[DATASET SECTION]

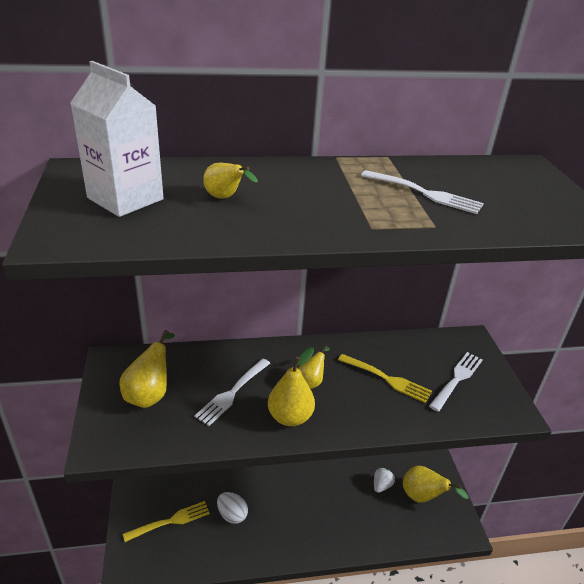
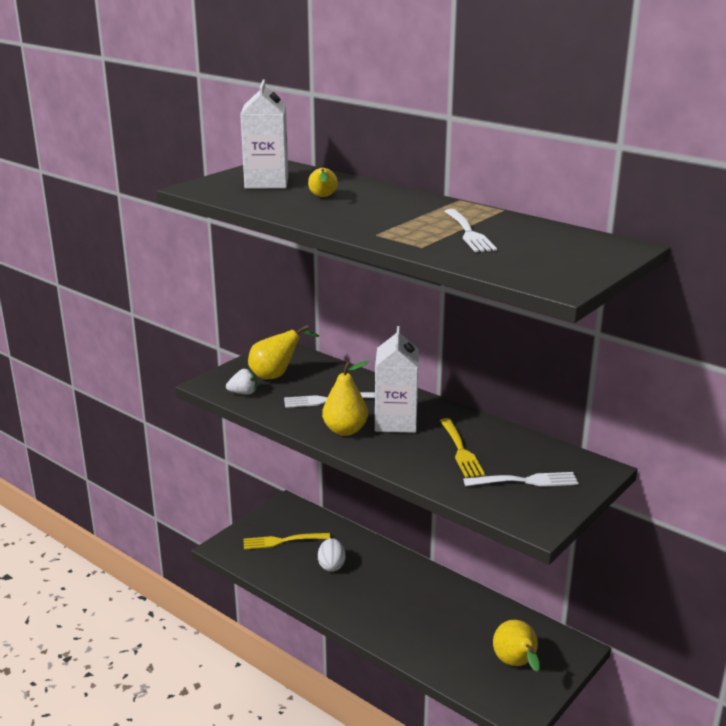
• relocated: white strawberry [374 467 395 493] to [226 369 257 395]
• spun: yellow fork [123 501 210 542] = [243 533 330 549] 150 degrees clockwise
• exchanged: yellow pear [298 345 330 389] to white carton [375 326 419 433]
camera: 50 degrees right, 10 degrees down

[/DATASET SECTION]

• [YOUR OBJECTIVE]: Set down the lines above exactly as written. Begin at the line containing "150 degrees clockwise" and stop after the last line.

• [RESULT OF THE TASK]:
• spun: yellow fork [123 501 210 542] = [243 533 330 549] 150 degrees clockwise
• exchanged: yellow pear [298 345 330 389] to white carton [375 326 419 433]
camera: 50 degrees right, 10 degrees down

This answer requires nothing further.